*** Excerpted data Section Begins ***

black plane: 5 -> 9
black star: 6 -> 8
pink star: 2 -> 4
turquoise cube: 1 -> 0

*** Excerpted data Section Ends ***
*** Excerpted data Section Begins ***

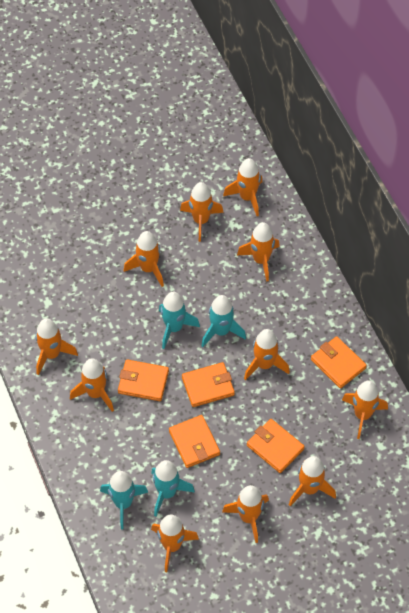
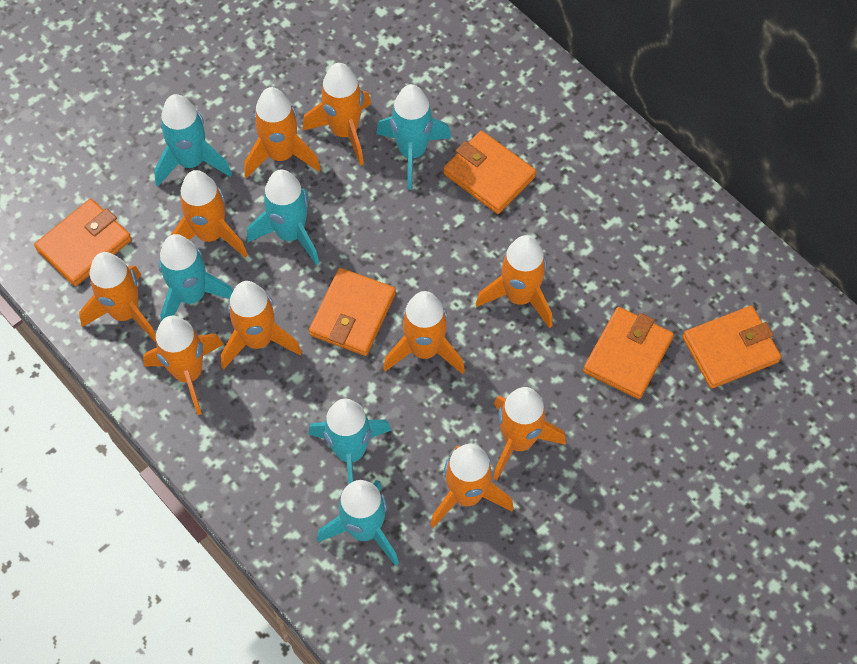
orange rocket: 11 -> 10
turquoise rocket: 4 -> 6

*** Excerpted data Section Ends ***

## Problem
Please report every line of the records above that contains the word "rocket".

## Answer to this problem
orange rocket: 11 -> 10
turquoise rocket: 4 -> 6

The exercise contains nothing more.